**Exercise prompt**
The copy you produce must repeat each record exactly and contain no pictures.

**Recorded information**
-- Opening Marker --
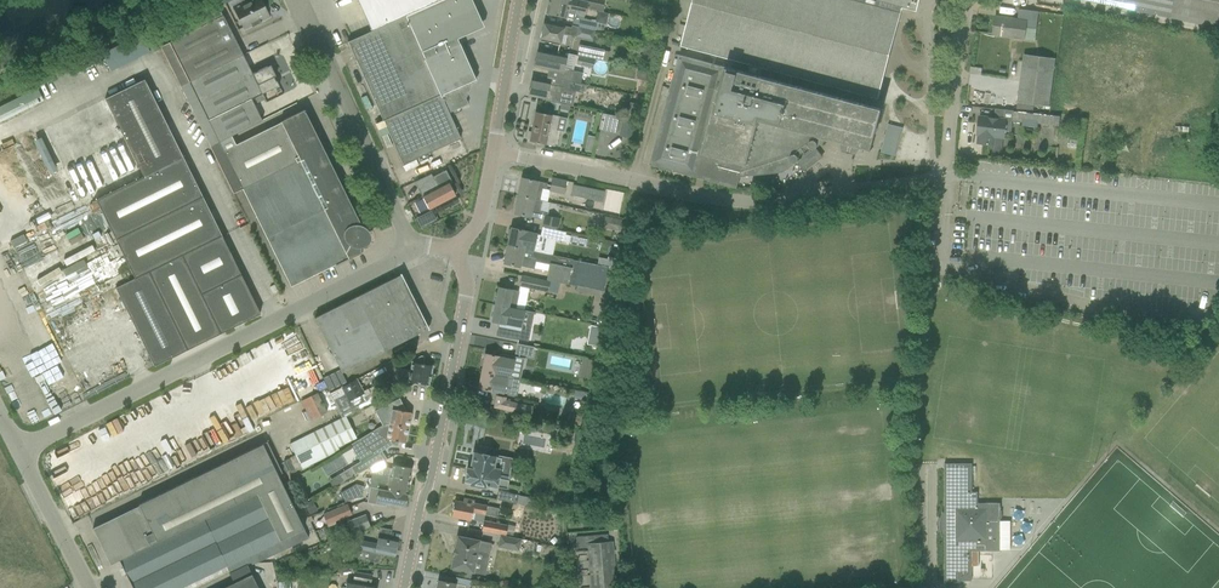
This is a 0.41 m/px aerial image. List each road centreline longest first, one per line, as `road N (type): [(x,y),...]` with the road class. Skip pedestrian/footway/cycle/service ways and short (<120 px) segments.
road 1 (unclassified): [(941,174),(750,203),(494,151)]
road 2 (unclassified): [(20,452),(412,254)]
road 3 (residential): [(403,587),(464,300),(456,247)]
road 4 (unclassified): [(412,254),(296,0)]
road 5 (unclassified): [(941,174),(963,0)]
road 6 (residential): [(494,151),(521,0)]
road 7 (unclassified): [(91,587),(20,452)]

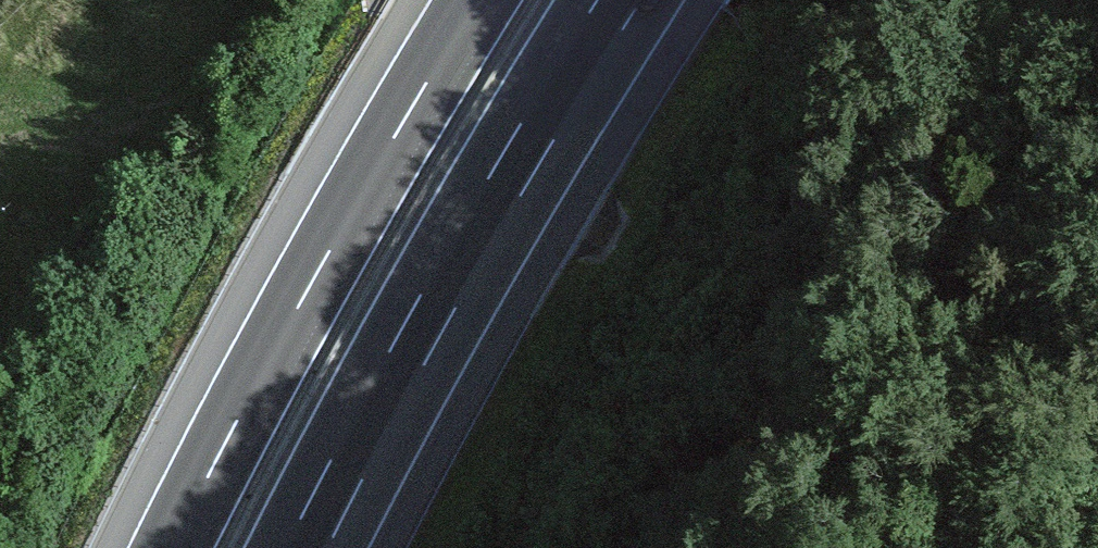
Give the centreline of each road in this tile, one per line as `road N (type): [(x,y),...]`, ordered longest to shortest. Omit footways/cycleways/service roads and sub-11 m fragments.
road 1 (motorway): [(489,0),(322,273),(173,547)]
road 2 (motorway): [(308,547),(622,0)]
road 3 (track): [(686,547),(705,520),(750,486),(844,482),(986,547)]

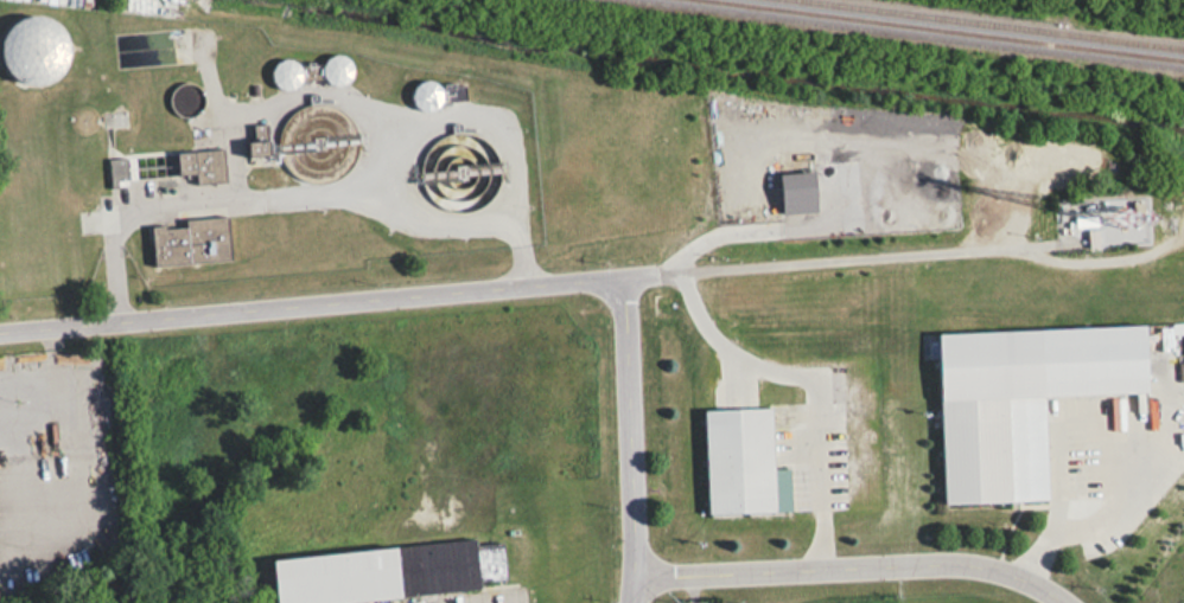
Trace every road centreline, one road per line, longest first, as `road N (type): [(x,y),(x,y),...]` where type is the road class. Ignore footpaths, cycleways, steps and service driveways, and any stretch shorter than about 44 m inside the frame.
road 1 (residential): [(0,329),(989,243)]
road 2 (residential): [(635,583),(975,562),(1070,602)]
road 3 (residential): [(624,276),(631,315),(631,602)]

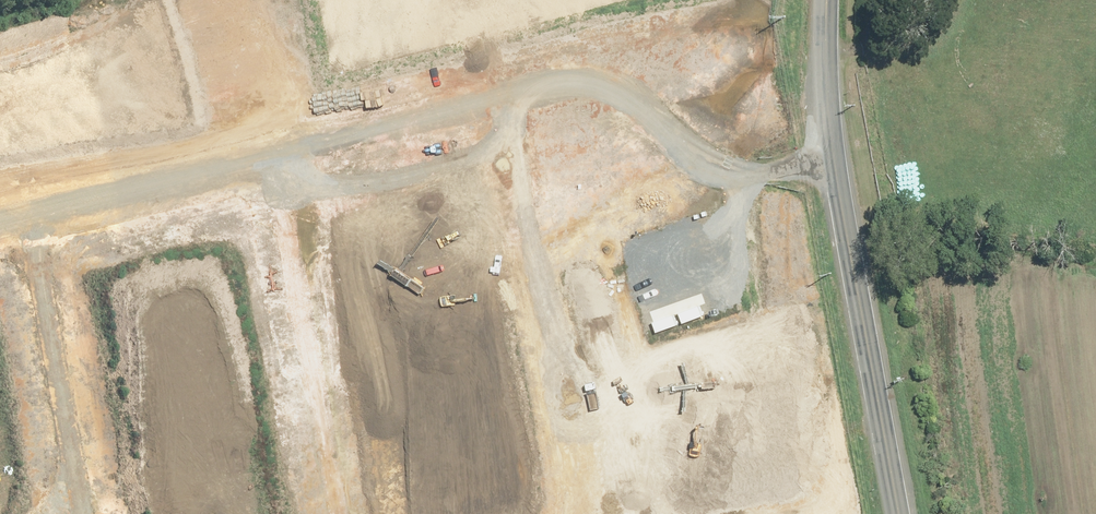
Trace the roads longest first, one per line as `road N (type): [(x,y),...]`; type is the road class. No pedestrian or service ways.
-- Closing Marker --
**Answer section**
This is a 0.41 m/px aerial image. List each road centreline longest first, one per line, as `road N (type): [(x,y),...]` with the road class. Skip pedestrian/footway/cycle/service ways and short (<120 px) segments.
road 1 (unclassified): [(941,174),(750,203),(494,151)]
road 2 (unclassified): [(20,452),(412,254)]
road 3 (residential): [(403,587),(464,300),(456,247)]
road 4 (unclassified): [(412,254),(296,0)]
road 5 (unclassified): [(941,174),(963,0)]
road 6 (residential): [(494,151),(521,0)]
road 7 (unclassified): [(91,587),(20,452)]

Give the centreline of each road in this tile, one per line as `road N (type): [(x,y),...]`, ordered longest to shortest. Omit footways/cycleways/service roads and sub-11 m fragments.
road 1 (motorway): [(489,0),(322,273),(173,547)]
road 2 (motorway): [(308,547),(622,0)]
road 3 (track): [(686,547),(705,520),(750,486),(844,482),(986,547)]

Trace every road centreline, one road per line, longest first, as `road N (type): [(x,y),(x,y),...]` where type is the road class. Ignore footpaths, cycleways, steps and service driveways, and any stretch shorter than about 44 m inside the frame.
road 1 (residential): [(0,329),(989,243)]
road 2 (residential): [(635,583),(975,562),(1070,602)]
road 3 (residential): [(624,276),(631,315),(631,602)]

Trace the roads longest first, one per line as `road N (type): [(x,y),...]`; type is the road class. No pedestrian or service ways.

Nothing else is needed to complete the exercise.